| Records shown |
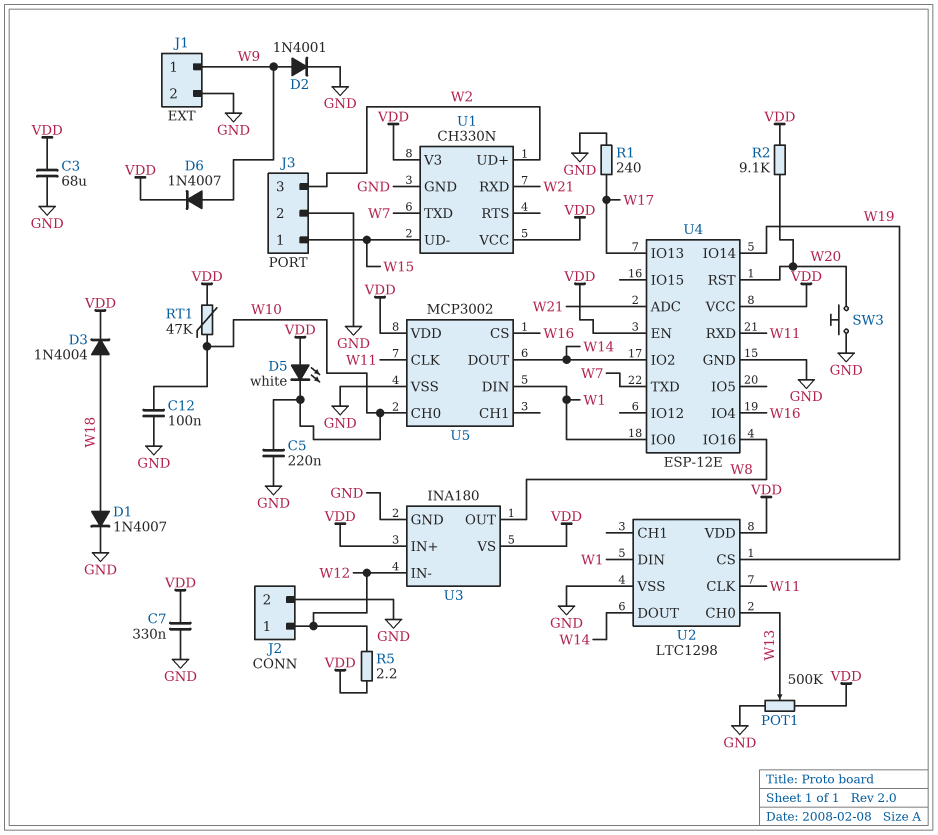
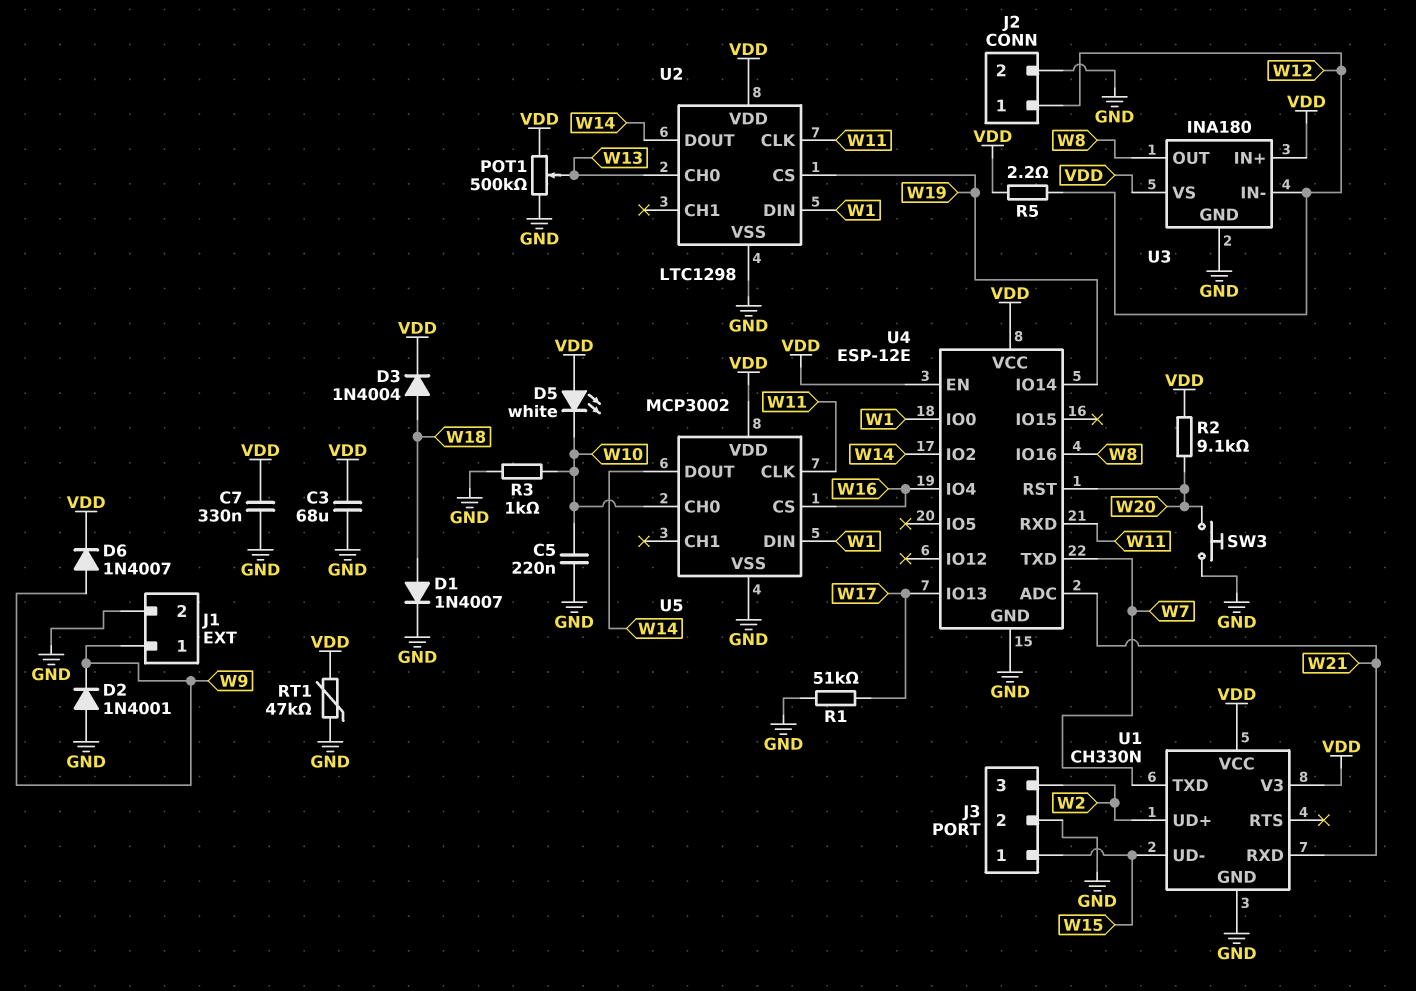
C12: 100nF (GND, W10) -> none
D2: diode 1N4001 (A W9, K GND) -> diode 1N4001 (A GND, K W9)
R1: 240 (GND, W17) -> 51k (GND, W17)
R3: none -> 1k (GND, W10)
RT1: 47k (VDD, W10) -> 47k (GND, VDD)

| About this task |
Above are the records; copy them exactly without the pictures.

| The completed task |
C12: 100nF (GND, W10) -> none
D2: diode 1N4001 (A W9, K GND) -> diode 1N4001 (A GND, K W9)
R1: 240 (GND, W17) -> 51k (GND, W17)
R3: none -> 1k (GND, W10)
RT1: 47k (VDD, W10) -> 47k (GND, VDD)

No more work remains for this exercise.